-- HOW TO COMPLETE THIS TASK --
Only a number is wanted: how many lines in the records below contain "blue"?

DATA EXCERPTS: Begin

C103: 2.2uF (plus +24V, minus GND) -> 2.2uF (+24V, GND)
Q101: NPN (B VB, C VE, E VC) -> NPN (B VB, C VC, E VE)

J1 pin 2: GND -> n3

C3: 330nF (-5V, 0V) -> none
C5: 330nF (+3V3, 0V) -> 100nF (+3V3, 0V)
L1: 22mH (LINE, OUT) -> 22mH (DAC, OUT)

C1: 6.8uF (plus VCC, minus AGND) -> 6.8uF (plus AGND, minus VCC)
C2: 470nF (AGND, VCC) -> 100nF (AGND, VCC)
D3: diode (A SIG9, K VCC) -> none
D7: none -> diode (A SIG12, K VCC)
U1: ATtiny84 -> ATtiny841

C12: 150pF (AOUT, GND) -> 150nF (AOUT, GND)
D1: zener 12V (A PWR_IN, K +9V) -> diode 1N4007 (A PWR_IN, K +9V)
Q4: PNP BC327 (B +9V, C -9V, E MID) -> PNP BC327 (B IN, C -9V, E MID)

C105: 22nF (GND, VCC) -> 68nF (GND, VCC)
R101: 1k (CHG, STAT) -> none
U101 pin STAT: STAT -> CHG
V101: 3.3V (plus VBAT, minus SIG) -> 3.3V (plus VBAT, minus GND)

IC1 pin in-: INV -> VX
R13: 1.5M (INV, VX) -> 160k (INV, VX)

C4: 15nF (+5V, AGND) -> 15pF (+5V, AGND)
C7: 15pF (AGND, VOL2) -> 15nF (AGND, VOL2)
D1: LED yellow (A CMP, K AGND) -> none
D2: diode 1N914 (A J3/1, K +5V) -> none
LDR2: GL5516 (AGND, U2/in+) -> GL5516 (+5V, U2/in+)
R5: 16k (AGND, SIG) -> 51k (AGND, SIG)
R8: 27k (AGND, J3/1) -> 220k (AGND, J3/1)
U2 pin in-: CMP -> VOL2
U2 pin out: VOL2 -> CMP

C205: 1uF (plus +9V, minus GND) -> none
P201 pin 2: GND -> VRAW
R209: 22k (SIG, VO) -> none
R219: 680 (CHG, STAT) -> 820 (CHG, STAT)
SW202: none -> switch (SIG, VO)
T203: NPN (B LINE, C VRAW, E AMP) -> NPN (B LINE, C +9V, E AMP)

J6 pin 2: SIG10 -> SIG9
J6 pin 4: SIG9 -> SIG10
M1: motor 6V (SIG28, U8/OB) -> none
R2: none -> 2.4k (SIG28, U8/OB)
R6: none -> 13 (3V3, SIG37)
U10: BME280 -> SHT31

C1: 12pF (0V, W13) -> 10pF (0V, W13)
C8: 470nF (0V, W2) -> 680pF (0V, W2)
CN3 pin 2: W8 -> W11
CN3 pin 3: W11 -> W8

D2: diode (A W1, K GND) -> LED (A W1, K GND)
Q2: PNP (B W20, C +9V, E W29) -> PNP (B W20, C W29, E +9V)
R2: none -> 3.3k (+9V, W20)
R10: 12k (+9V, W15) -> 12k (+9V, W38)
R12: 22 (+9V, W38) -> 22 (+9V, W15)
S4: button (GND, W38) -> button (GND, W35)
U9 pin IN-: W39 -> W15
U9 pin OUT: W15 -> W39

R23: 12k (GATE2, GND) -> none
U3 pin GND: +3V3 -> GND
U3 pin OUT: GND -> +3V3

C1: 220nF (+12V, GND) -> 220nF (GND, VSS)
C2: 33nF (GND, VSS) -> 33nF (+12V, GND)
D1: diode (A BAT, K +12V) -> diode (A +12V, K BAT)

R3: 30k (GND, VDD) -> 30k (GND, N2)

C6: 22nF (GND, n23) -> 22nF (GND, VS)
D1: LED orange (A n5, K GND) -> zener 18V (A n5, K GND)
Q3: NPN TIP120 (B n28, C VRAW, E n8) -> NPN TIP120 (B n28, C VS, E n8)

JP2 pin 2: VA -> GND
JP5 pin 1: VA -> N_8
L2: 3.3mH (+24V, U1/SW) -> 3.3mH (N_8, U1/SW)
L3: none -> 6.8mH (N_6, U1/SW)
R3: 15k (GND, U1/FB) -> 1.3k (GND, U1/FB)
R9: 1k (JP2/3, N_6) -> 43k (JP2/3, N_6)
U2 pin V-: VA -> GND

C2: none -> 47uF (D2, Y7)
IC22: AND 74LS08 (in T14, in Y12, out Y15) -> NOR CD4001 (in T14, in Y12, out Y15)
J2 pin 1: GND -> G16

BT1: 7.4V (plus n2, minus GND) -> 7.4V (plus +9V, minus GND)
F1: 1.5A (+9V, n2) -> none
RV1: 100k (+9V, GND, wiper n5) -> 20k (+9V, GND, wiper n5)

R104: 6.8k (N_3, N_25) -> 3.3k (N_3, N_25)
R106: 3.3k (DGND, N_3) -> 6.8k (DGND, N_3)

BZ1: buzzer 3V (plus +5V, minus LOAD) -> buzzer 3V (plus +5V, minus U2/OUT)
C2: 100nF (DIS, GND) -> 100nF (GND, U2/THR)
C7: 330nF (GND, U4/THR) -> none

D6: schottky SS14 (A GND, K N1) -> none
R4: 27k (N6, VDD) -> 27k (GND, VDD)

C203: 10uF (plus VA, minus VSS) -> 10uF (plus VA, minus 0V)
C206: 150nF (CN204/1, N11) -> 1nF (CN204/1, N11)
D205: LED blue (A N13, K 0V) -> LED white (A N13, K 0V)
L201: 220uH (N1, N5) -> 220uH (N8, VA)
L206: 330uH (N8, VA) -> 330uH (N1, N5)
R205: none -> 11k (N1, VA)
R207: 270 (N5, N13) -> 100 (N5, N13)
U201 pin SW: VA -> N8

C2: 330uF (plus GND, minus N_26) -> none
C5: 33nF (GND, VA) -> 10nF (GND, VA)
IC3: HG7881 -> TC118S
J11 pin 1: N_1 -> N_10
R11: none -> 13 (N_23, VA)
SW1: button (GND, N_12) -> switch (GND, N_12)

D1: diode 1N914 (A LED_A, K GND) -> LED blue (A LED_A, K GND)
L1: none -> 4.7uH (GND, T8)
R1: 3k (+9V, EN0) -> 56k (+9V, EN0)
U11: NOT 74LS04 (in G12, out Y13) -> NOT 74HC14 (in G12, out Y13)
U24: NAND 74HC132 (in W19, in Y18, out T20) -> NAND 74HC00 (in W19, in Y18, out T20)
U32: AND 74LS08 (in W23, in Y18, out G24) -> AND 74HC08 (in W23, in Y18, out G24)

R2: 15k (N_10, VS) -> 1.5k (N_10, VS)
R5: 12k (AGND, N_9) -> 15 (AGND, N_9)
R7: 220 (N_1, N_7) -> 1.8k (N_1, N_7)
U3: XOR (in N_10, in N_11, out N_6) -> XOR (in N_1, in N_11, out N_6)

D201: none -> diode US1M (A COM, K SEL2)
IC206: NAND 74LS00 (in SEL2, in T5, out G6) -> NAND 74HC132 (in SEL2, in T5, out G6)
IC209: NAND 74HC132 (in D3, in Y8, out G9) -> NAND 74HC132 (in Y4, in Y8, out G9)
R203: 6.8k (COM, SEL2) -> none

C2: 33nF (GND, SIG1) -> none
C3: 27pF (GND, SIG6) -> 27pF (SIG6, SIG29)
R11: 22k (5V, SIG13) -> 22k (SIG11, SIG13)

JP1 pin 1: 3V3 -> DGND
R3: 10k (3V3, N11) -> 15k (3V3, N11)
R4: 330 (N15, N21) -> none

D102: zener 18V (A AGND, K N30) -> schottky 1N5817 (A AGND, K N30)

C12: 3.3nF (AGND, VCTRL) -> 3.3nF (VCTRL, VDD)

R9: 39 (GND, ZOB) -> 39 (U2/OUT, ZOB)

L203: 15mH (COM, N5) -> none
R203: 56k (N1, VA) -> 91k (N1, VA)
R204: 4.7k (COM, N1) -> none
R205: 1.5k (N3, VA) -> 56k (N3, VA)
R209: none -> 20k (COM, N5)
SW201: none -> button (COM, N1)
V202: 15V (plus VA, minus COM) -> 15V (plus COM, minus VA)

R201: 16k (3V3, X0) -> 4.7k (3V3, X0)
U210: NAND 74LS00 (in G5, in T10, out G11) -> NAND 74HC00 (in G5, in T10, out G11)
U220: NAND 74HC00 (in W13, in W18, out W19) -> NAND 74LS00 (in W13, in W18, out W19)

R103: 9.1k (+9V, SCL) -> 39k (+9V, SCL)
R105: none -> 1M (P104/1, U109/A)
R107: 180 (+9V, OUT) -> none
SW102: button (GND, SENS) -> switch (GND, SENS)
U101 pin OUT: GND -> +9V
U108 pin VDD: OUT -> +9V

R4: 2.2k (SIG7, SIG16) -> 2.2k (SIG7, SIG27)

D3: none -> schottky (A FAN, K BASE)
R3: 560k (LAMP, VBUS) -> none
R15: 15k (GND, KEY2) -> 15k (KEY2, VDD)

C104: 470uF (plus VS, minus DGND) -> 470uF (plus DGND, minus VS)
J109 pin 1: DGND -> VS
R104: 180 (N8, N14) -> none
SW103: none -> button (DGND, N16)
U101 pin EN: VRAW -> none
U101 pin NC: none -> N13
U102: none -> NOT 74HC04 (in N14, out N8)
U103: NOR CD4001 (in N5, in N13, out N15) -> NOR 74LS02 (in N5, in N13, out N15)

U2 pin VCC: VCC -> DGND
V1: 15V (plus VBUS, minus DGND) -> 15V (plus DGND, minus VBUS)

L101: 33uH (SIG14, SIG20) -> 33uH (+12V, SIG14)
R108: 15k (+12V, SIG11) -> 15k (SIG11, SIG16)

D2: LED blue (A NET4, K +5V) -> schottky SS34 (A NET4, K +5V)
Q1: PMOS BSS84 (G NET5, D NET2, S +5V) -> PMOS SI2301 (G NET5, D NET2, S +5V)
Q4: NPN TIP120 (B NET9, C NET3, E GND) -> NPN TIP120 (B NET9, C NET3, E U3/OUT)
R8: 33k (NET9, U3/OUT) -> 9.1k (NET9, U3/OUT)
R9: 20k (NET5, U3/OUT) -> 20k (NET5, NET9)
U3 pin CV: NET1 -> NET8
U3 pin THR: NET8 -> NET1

DATA EXCERPTS: End

-- OUTPUT OF THE EXERCISE --
3